> Problem to work on: Leave the images out, and otherwise write out each entry exactly.

Data records:
- - -

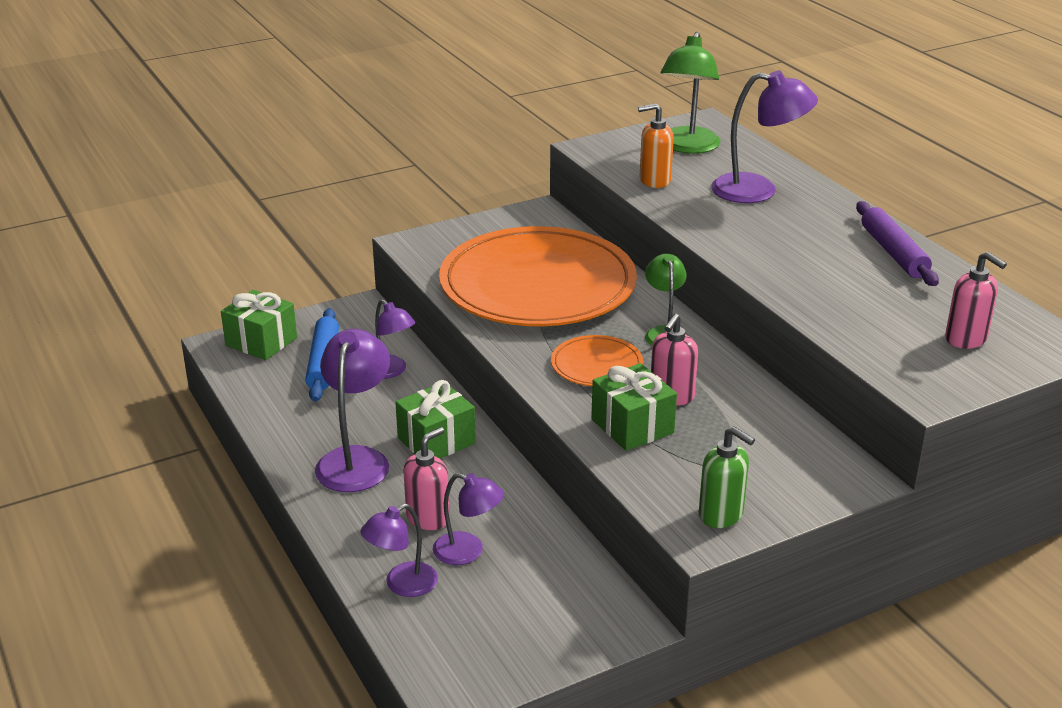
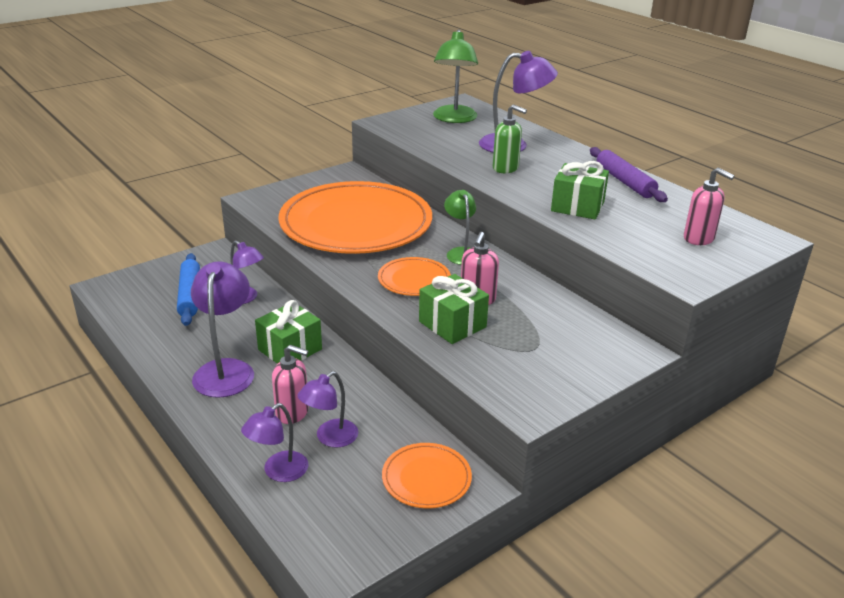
camera: 10 degrees left, 0 degrees up
green gift [221,290,297,360] -> green gift moved to [551,161,609,219]
pink soap dispenser [403,427,450,530] -> pink soap dispenser turned 75 degrees clockwise [272,345,309,424]
purple lamp [433,473,504,565] -> purple lamp turned 120 degrees clockwise [297,371,358,448]
orange soap dispenser [638,103,674,188] -> none
green soap dispenser [699,426,755,528] -> green soap dispenser moved to [493,104,527,173]
none -> orange plate [382,443,472,509]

- - -

> Written solution:
camera: 10 degrees left, 0 degrees up
green gift [221,290,297,360] -> green gift moved to [551,161,609,219]
pink soap dispenser [403,427,450,530] -> pink soap dispenser turned 75 degrees clockwise [272,345,309,424]
purple lamp [433,473,504,565] -> purple lamp turned 120 degrees clockwise [297,371,358,448]
orange soap dispenser [638,103,674,188] -> none
green soap dispenser [699,426,755,528] -> green soap dispenser moved to [493,104,527,173]
none -> orange plate [382,443,472,509]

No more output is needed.